- [ACTION ITEM] What you return must be the data below, word for word, without any images.

- [INFORMATION SHOWN]
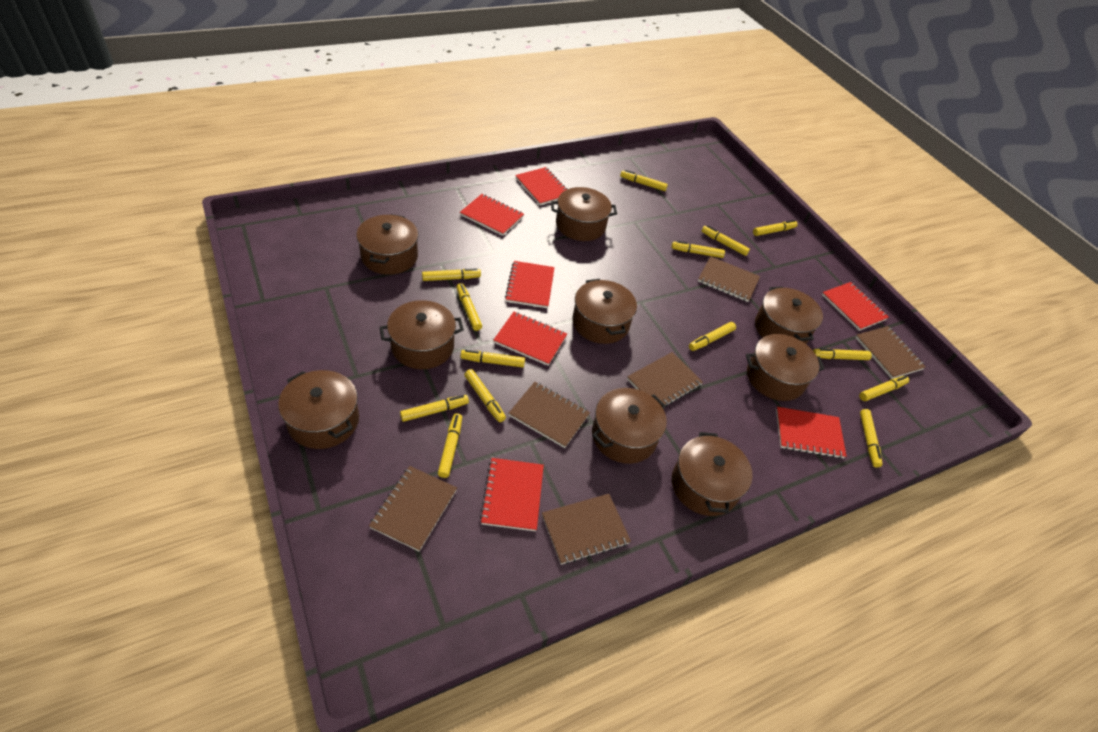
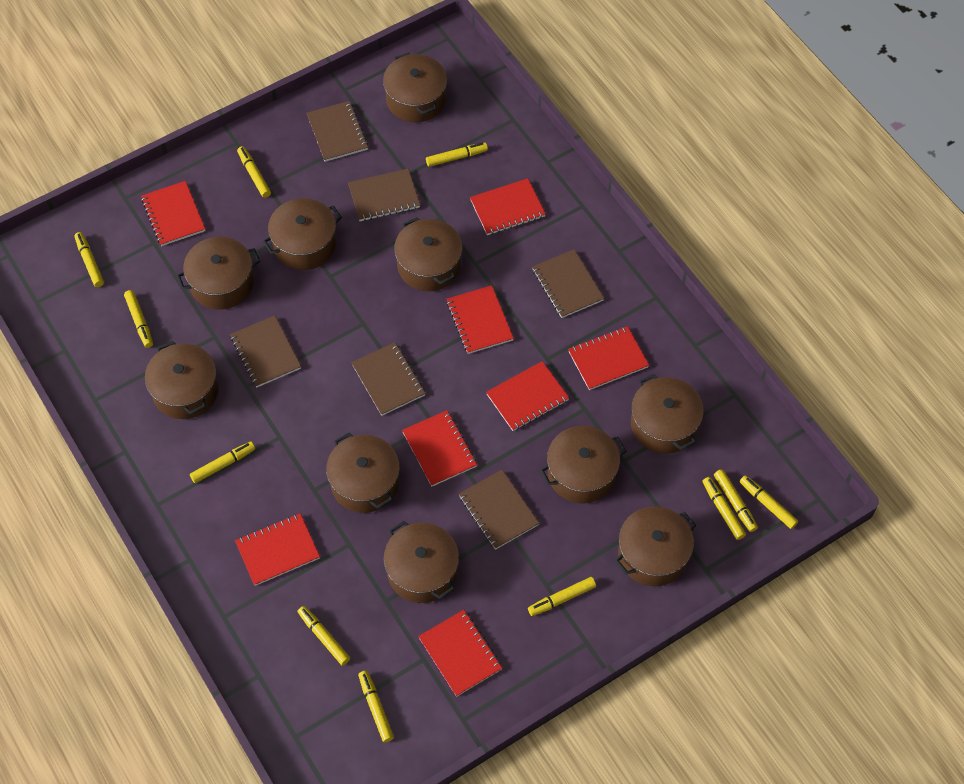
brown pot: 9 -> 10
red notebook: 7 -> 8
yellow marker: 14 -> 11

- [WRITTEN REPLY]
brown pot: 9 -> 10
red notebook: 7 -> 8
yellow marker: 14 -> 11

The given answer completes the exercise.